**Work instruction:** Using the listing below, show all lines that hold the word "grey".

**Data extracts:**
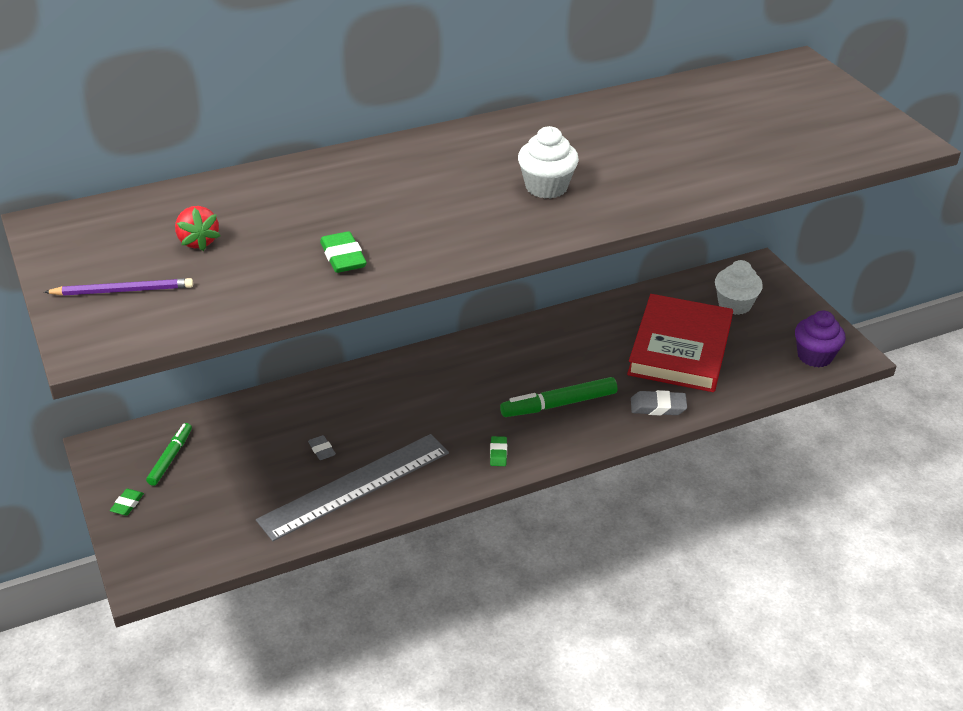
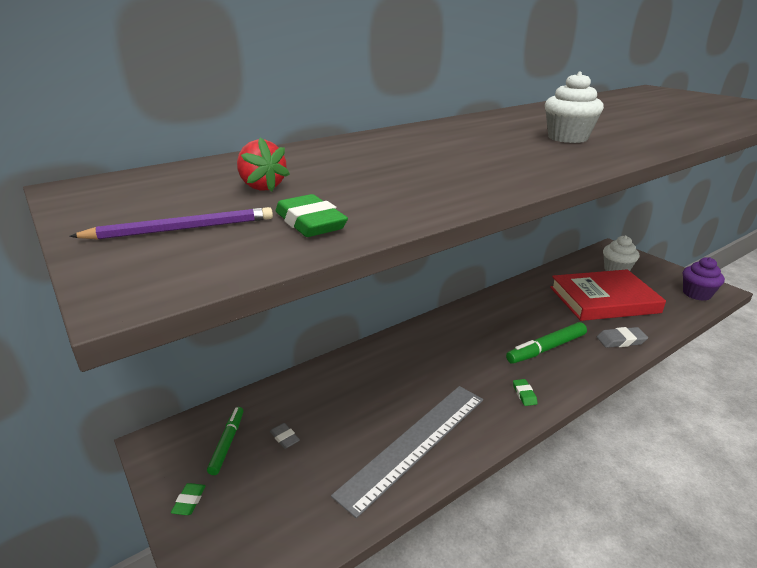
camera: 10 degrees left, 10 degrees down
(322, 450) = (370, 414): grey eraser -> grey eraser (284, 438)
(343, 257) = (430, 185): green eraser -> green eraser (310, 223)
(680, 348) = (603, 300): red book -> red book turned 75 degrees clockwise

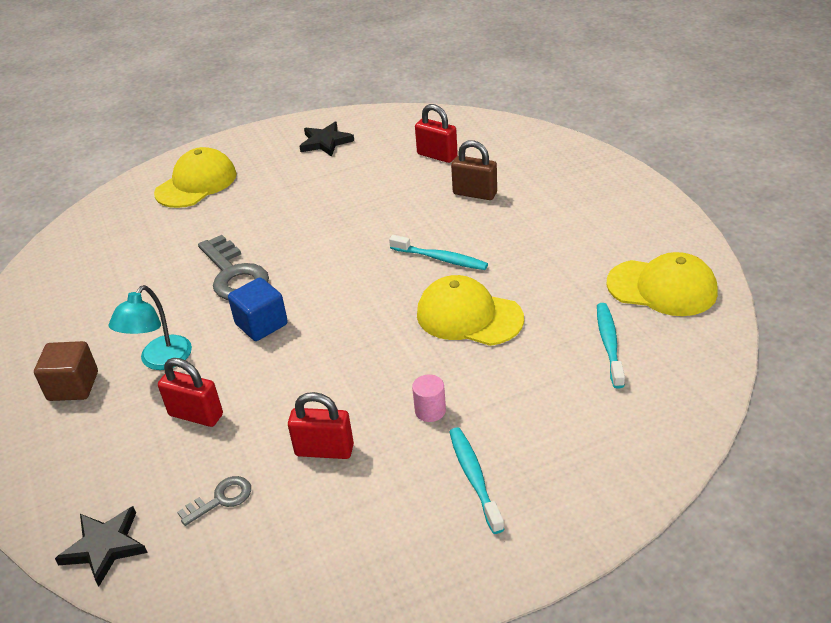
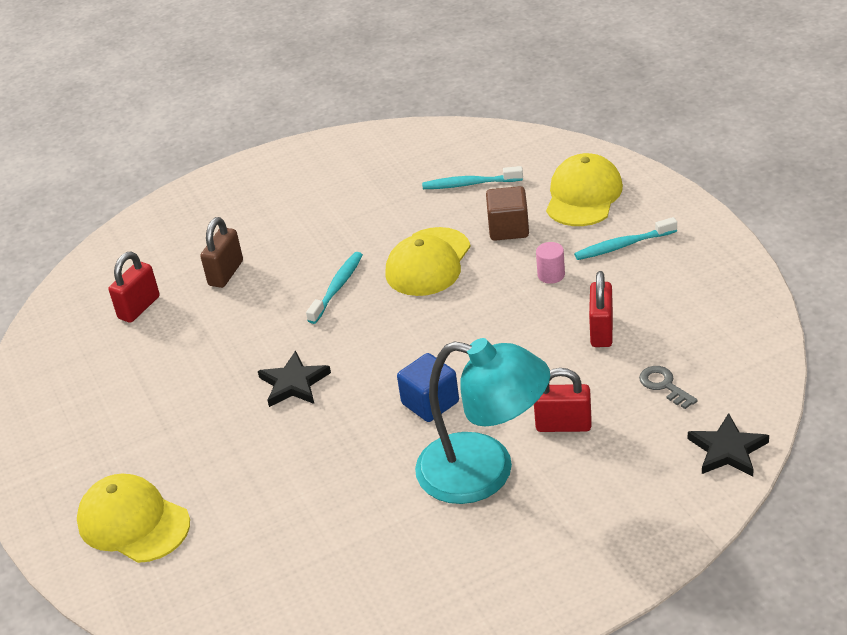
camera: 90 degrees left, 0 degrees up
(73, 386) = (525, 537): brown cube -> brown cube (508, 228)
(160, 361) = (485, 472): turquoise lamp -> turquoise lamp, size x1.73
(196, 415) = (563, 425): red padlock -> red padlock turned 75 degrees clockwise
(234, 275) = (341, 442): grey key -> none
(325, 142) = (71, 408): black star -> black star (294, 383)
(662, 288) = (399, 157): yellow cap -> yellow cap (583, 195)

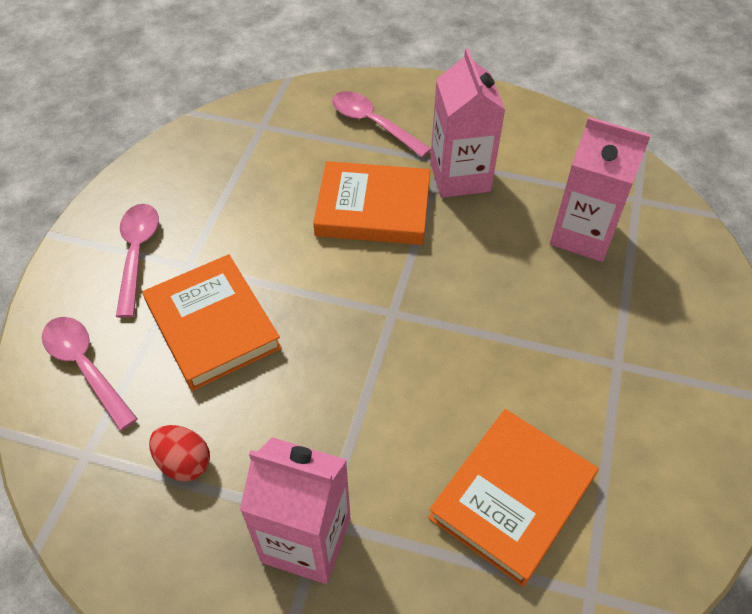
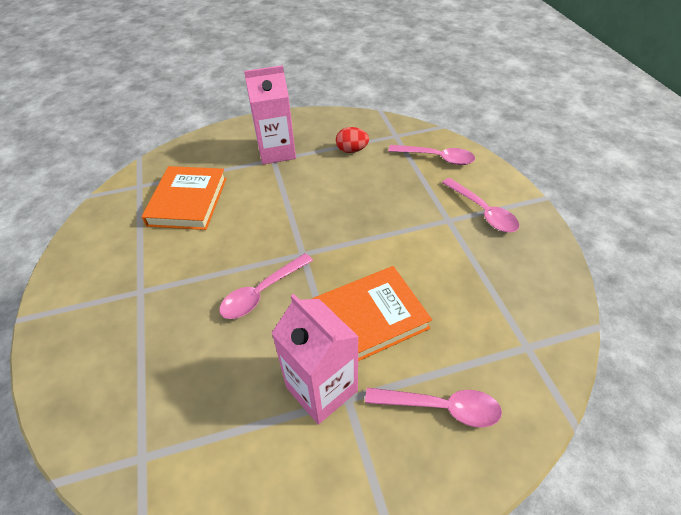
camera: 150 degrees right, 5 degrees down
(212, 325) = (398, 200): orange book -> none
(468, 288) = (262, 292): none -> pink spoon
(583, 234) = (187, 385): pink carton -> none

* * *

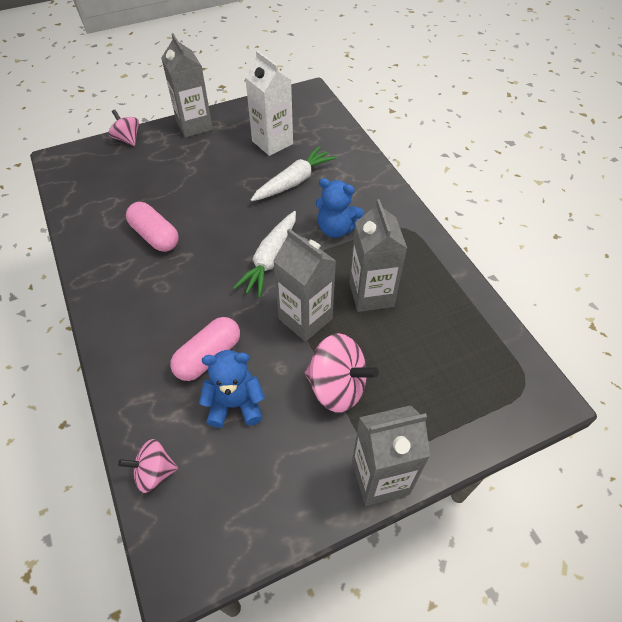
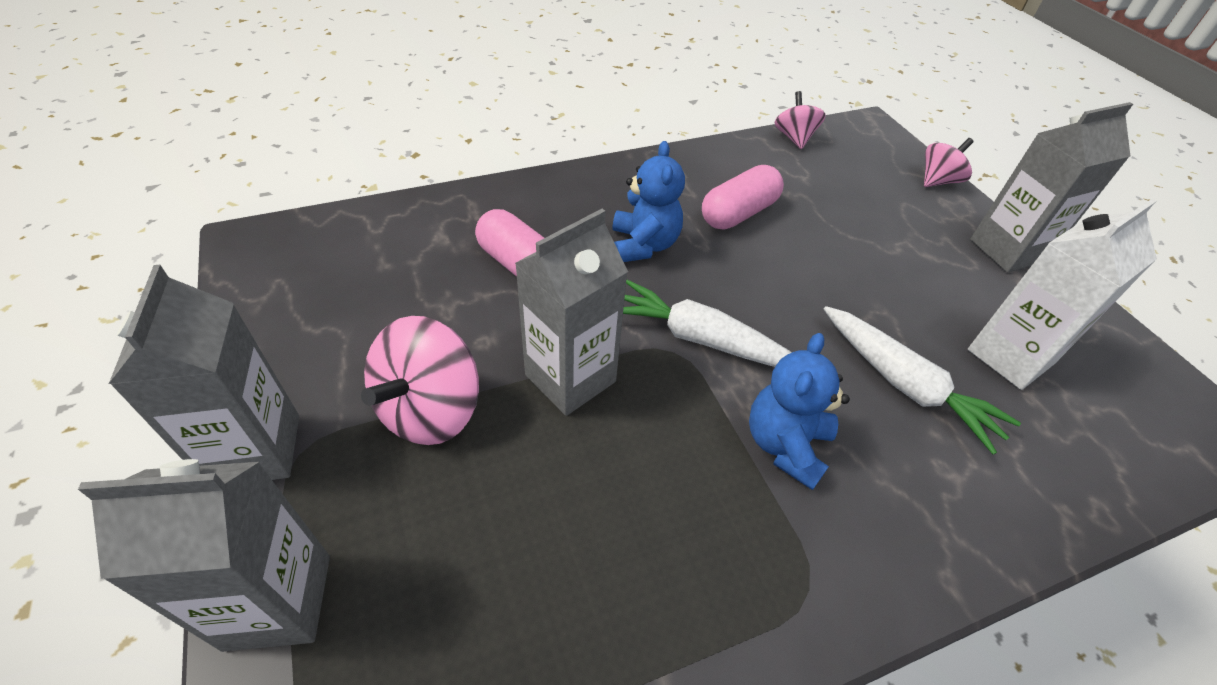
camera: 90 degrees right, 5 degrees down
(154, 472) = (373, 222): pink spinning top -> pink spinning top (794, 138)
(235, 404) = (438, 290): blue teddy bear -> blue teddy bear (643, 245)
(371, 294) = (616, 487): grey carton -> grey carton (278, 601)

* * *

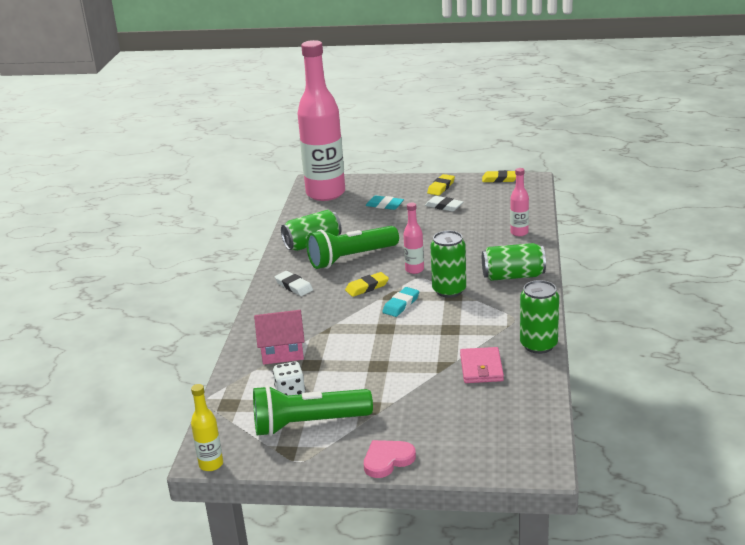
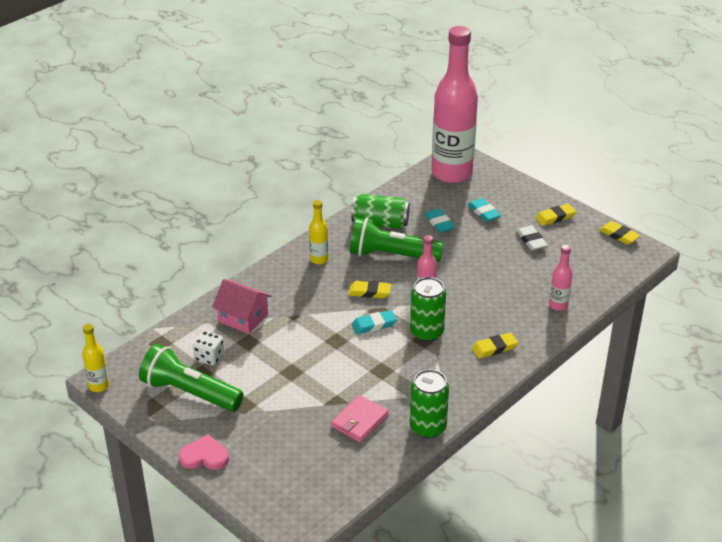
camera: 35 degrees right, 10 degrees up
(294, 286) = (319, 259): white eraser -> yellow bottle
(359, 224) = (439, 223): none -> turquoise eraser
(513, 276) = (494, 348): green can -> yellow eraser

**Response for this exercise:**
(322, 450) = (370, 414): grey eraser -> grey eraser (284, 438)
(234, 275) = (341, 442): grey key -> none
(371, 294) = (616, 487): grey carton -> grey carton (278, 601)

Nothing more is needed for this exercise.